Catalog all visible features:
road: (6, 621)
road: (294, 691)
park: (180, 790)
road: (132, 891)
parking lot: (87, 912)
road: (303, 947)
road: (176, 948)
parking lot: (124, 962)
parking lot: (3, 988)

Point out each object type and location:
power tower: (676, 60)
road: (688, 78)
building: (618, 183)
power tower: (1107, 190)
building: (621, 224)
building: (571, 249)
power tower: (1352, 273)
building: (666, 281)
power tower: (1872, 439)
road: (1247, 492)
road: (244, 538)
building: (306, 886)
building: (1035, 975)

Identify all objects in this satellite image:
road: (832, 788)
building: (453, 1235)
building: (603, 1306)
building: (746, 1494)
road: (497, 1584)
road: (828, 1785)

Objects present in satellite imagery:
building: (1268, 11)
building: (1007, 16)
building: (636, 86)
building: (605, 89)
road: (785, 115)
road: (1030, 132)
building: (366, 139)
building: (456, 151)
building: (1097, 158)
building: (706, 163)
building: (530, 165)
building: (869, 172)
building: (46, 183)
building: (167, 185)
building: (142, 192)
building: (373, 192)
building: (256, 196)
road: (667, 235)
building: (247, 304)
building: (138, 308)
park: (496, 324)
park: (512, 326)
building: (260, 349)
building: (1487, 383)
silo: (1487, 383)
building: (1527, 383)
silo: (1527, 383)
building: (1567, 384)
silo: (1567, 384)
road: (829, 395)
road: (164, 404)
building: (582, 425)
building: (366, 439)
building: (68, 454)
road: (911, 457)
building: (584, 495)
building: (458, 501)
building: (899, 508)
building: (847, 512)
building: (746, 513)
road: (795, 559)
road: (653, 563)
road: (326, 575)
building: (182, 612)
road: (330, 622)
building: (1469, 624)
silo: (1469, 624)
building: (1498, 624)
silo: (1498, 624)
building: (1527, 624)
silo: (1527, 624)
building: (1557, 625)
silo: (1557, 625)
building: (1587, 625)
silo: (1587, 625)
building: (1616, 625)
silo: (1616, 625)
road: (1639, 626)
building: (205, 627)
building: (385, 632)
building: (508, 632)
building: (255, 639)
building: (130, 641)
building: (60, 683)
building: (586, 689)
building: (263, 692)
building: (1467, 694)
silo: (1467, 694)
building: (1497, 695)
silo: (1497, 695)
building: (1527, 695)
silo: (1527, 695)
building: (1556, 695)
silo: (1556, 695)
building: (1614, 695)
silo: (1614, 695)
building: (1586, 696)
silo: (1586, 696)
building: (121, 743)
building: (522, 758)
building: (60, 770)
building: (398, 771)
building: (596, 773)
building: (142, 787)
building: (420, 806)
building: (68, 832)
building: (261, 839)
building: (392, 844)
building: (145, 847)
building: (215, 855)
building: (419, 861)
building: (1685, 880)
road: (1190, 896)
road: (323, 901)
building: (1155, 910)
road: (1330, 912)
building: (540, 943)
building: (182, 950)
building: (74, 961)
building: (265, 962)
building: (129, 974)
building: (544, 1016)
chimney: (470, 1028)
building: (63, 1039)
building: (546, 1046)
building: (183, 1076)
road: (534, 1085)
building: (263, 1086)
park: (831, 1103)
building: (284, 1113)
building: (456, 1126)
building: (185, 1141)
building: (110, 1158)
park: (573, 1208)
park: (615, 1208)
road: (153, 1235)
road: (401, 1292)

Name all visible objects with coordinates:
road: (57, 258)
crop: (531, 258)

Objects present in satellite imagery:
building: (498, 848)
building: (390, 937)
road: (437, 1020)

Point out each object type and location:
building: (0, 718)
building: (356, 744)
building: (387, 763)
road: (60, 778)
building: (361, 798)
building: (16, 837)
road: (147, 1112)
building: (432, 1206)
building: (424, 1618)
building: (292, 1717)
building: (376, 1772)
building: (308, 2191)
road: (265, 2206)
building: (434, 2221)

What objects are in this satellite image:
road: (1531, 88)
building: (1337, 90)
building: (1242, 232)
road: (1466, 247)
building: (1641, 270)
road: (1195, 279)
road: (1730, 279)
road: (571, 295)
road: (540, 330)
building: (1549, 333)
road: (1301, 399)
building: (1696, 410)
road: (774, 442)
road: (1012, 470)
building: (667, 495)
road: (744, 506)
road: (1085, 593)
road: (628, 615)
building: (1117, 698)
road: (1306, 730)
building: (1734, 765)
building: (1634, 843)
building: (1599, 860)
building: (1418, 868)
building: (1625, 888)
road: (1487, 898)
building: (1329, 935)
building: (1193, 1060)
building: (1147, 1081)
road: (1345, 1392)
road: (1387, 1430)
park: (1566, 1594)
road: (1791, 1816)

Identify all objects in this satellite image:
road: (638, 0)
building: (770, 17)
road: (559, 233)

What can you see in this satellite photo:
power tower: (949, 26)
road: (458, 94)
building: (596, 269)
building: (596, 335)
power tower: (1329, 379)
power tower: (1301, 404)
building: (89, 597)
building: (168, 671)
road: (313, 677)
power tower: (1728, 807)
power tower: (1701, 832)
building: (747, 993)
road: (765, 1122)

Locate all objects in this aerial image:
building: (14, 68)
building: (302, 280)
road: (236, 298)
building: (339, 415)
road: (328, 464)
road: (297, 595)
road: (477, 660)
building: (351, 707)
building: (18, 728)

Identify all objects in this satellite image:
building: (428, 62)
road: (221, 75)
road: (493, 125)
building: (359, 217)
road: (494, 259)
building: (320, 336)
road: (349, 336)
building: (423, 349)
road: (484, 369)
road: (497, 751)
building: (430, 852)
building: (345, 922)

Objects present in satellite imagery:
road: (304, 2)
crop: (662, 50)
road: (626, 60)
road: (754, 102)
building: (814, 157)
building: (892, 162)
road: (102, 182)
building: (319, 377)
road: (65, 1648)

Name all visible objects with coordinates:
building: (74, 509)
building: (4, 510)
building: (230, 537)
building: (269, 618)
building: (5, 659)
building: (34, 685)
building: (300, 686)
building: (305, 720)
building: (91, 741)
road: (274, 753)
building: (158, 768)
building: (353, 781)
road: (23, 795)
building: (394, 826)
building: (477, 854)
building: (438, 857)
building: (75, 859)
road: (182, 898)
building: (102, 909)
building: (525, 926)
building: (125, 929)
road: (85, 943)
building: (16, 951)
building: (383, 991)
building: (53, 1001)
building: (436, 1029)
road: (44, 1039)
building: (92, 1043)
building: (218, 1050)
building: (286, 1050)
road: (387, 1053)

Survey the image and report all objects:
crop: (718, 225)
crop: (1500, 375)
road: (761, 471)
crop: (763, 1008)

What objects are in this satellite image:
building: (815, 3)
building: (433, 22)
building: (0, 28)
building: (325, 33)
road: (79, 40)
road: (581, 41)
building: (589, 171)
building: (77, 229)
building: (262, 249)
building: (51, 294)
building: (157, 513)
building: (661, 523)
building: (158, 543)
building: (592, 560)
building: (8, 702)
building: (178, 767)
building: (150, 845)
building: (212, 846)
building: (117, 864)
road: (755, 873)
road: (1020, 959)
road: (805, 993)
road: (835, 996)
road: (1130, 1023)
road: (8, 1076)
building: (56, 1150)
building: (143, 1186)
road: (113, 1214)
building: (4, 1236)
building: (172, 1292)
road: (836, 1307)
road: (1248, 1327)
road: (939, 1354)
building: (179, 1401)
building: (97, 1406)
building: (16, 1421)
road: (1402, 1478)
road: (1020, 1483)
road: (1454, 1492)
☆ ☆ ☆ ☆ ☆ ☆ ☆
■ **Work required**
This exercise calls for an exact reproduction of the material.

■ **Written response**
Catalog all visible features:
road: (6, 621)
road: (294, 691)
park: (180, 790)
road: (132, 891)
parking lot: (87, 912)
road: (303, 947)
road: (176, 948)
parking lot: (124, 962)
parking lot: (3, 988)

Point out each object type and location:
power tower: (676, 60)
road: (688, 78)
building: (618, 183)
power tower: (1107, 190)
building: (621, 224)
building: (571, 249)
power tower: (1352, 273)
building: (666, 281)
power tower: (1872, 439)
road: (1247, 492)
road: (244, 538)
building: (306, 886)
building: (1035, 975)

Identify all objects in this satellite image:
road: (832, 788)
building: (453, 1235)
building: (603, 1306)
building: (746, 1494)
road: (497, 1584)
road: (828, 1785)

Objects present in satellite imagery:
building: (1268, 11)
building: (1007, 16)
building: (636, 86)
building: (605, 89)
road: (785, 115)
road: (1030, 132)
building: (366, 139)
building: (456, 151)
building: (1097, 158)
building: (706, 163)
building: (530, 165)
building: (869, 172)
building: (46, 183)
building: (167, 185)
building: (142, 192)
building: (373, 192)
building: (256, 196)
road: (667, 235)
building: (247, 304)
building: (138, 308)
park: (496, 324)
park: (512, 326)
building: (260, 349)
building: (1487, 383)
silo: (1487, 383)
building: (1527, 383)
silo: (1527, 383)
building: (1567, 384)
silo: (1567, 384)
road: (829, 395)
road: (164, 404)
building: (582, 425)
building: (366, 439)
building: (68, 454)
road: (911, 457)
building: (584, 495)
building: (458, 501)
building: (899, 508)
building: (847, 512)
building: (746, 513)
road: (795, 559)
road: (653, 563)
road: (326, 575)
building: (182, 612)
road: (330, 622)
building: (1469, 624)
silo: (1469, 624)
building: (1498, 624)
silo: (1498, 624)
building: (1527, 624)
silo: (1527, 624)
building: (1557, 625)
silo: (1557, 625)
building: (1587, 625)
silo: (1587, 625)
building: (1616, 625)
silo: (1616, 625)
road: (1639, 626)
building: (205, 627)
building: (385, 632)
building: (508, 632)
building: (255, 639)
building: (130, 641)
building: (60, 683)
building: (586, 689)
building: (263, 692)
building: (1467, 694)
silo: (1467, 694)
building: (1497, 695)
silo: (1497, 695)
building: (1527, 695)
silo: (1527, 695)
building: (1556, 695)
silo: (1556, 695)
building: (1614, 695)
silo: (1614, 695)
building: (1586, 696)
silo: (1586, 696)
building: (121, 743)
building: (522, 758)
building: (60, 770)
building: (398, 771)
building: (596, 773)
building: (142, 787)
building: (420, 806)
building: (68, 832)
building: (261, 839)
building: (392, 844)
building: (145, 847)
building: (215, 855)
building: (419, 861)
building: (1685, 880)
road: (1190, 896)
road: (323, 901)
building: (1155, 910)
road: (1330, 912)
building: (540, 943)
building: (182, 950)
building: (74, 961)
building: (265, 962)
building: (129, 974)
building: (544, 1016)
chimney: (470, 1028)
building: (63, 1039)
building: (546, 1046)
building: (183, 1076)
road: (534, 1085)
building: (263, 1086)
park: (831, 1103)
building: (284, 1113)
building: (456, 1126)
building: (185, 1141)
building: (110, 1158)
park: (573, 1208)
park: (615, 1208)
road: (153, 1235)
road: (401, 1292)

Name all visible objects with coordinates:
road: (57, 258)
crop: (531, 258)

Objects present in satellite imagery:
building: (498, 848)
building: (390, 937)
road: (437, 1020)

Point out each object type and location:
building: (0, 718)
building: (356, 744)
building: (387, 763)
road: (60, 778)
building: (361, 798)
building: (16, 837)
road: (147, 1112)
building: (432, 1206)
building: (424, 1618)
building: (292, 1717)
building: (376, 1772)
building: (308, 2191)
road: (265, 2206)
building: (434, 2221)

What objects are in this satellite image:
road: (1531, 88)
building: (1337, 90)
building: (1242, 232)
road: (1466, 247)
building: (1641, 270)
road: (1195, 279)
road: (1730, 279)
road: (571, 295)
road: (540, 330)
building: (1549, 333)
road: (1301, 399)
building: (1696, 410)
road: (774, 442)
road: (1012, 470)
building: (667, 495)
road: (744, 506)
road: (1085, 593)
road: (628, 615)
building: (1117, 698)
road: (1306, 730)
building: (1734, 765)
building: (1634, 843)
building: (1599, 860)
building: (1418, 868)
building: (1625, 888)
road: (1487, 898)
building: (1329, 935)
building: (1193, 1060)
building: (1147, 1081)
road: (1345, 1392)
road: (1387, 1430)
park: (1566, 1594)
road: (1791, 1816)

Identify all objects in this satellite image:
road: (638, 0)
building: (770, 17)
road: (559, 233)

What can you see in this satellite photo:
power tower: (949, 26)
road: (458, 94)
building: (596, 269)
building: (596, 335)
power tower: (1329, 379)
power tower: (1301, 404)
building: (89, 597)
building: (168, 671)
road: (313, 677)
power tower: (1728, 807)
power tower: (1701, 832)
building: (747, 993)
road: (765, 1122)

Locate all objects in this aerial image:
building: (14, 68)
building: (302, 280)
road: (236, 298)
building: (339, 415)
road: (328, 464)
road: (297, 595)
road: (477, 660)
building: (351, 707)
building: (18, 728)

Identify all objects in this satellite image:
building: (428, 62)
road: (221, 75)
road: (493, 125)
building: (359, 217)
road: (494, 259)
building: (320, 336)
road: (349, 336)
building: (423, 349)
road: (484, 369)
road: (497, 751)
building: (430, 852)
building: (345, 922)

Objects present in satellite imagery:
road: (304, 2)
crop: (662, 50)
road: (626, 60)
road: (754, 102)
building: (814, 157)
building: (892, 162)
road: (102, 182)
building: (319, 377)
road: (65, 1648)

Name all visible objects with coordinates:
building: (74, 509)
building: (4, 510)
building: (230, 537)
building: (269, 618)
building: (5, 659)
building: (34, 685)
building: (300, 686)
building: (305, 720)
building: (91, 741)
road: (274, 753)
building: (158, 768)
building: (353, 781)
road: (23, 795)
building: (394, 826)
building: (477, 854)
building: (438, 857)
building: (75, 859)
road: (182, 898)
building: (102, 909)
building: (525, 926)
building: (125, 929)
road: (85, 943)
building: (16, 951)
building: (383, 991)
building: (53, 1001)
building: (436, 1029)
road: (44, 1039)
building: (92, 1043)
building: (218, 1050)
building: (286, 1050)
road: (387, 1053)

Survey the image and report all objects:
crop: (718, 225)
crop: (1500, 375)
road: (761, 471)
crop: (763, 1008)

What objects are in this satellite image:
building: (815, 3)
building: (433, 22)
building: (0, 28)
building: (325, 33)
road: (79, 40)
road: (581, 41)
building: (589, 171)
building: (77, 229)
building: (262, 249)
building: (51, 294)
building: (157, 513)
building: (661, 523)
building: (158, 543)
building: (592, 560)
building: (8, 702)
building: (178, 767)
building: (150, 845)
building: (212, 846)
building: (117, 864)
road: (755, 873)
road: (1020, 959)
road: (805, 993)
road: (835, 996)
road: (1130, 1023)
road: (8, 1076)
building: (56, 1150)
building: (143, 1186)
road: (113, 1214)
building: (4, 1236)
building: (172, 1292)
road: (836, 1307)
road: (1248, 1327)
road: (939, 1354)
building: (179, 1401)
building: (97, 1406)
building: (16, 1421)
road: (1402, 1478)
road: (1020, 1483)
road: (1454, 1492)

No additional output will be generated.